Exercise brief:
Using "eraser" as the search string, find the matching lines below and copy them.

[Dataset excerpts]
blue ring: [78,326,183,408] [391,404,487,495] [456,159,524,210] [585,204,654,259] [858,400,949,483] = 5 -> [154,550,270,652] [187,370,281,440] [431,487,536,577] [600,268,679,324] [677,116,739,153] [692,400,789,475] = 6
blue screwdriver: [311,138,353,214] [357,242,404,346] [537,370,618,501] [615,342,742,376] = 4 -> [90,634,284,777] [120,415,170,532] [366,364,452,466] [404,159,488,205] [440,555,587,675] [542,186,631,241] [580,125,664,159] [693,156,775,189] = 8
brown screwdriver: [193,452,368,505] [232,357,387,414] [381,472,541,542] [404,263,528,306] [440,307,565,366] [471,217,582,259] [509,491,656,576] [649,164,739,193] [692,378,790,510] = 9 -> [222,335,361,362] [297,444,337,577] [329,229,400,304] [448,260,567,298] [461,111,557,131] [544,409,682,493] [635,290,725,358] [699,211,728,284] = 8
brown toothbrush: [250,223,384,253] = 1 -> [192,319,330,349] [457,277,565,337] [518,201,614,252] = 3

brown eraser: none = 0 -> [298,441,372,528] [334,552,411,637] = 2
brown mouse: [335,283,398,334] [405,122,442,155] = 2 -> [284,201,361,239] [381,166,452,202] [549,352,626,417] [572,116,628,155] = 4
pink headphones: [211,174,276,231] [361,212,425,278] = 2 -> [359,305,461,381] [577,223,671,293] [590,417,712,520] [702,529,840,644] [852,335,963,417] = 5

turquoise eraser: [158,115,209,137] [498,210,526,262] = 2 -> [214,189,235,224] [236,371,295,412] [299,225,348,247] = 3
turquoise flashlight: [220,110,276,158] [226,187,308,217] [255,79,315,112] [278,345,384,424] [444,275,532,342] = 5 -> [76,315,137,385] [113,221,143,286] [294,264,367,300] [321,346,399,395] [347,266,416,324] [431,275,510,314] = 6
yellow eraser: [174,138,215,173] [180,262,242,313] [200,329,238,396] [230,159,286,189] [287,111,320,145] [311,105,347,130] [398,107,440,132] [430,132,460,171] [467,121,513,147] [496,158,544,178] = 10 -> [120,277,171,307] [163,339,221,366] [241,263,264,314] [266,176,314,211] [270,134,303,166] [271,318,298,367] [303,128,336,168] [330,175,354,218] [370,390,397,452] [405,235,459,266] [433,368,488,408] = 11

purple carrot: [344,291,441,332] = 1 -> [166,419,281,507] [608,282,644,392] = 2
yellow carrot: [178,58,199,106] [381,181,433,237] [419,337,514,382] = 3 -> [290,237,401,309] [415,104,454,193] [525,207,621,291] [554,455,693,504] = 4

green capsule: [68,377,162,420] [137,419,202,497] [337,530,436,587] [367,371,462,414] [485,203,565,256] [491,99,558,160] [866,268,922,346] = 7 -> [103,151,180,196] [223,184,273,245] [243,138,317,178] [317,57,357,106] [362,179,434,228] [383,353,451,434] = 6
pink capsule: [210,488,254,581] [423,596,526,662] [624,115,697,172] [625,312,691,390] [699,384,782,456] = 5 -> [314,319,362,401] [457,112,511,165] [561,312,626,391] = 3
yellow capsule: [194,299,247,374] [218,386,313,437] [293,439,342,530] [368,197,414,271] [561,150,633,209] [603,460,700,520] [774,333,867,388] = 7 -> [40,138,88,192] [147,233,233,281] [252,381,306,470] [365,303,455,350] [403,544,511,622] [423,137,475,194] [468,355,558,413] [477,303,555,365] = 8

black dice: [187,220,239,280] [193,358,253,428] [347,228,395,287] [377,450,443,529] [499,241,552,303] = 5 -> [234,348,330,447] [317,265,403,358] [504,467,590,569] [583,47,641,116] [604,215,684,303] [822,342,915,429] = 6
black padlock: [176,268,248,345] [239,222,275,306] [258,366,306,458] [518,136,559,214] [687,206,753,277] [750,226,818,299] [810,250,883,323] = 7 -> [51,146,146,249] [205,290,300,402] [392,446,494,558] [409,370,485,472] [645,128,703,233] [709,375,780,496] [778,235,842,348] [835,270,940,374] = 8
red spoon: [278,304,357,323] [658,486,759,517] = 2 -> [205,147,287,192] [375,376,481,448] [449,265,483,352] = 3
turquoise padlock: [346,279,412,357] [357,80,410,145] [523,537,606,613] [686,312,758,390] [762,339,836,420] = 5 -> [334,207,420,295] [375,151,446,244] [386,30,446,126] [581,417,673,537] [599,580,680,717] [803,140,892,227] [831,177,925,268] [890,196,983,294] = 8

Solution to this exercise:
brown eraser: none = 0 -> [298,441,372,528] [334,552,411,637] = 2
turquoise eraser: [158,115,209,137] [498,210,526,262] = 2 -> [214,189,235,224] [236,371,295,412] [299,225,348,247] = 3
yellow eraser: [174,138,215,173] [180,262,242,313] [200,329,238,396] [230,159,286,189] [287,111,320,145] [311,105,347,130] [398,107,440,132] [430,132,460,171] [467,121,513,147] [496,158,544,178] = 10 -> [120,277,171,307] [163,339,221,366] [241,263,264,314] [266,176,314,211] [270,134,303,166] [271,318,298,367] [303,128,336,168] [330,175,354,218] [370,390,397,452] [405,235,459,266] [433,368,488,408] = 11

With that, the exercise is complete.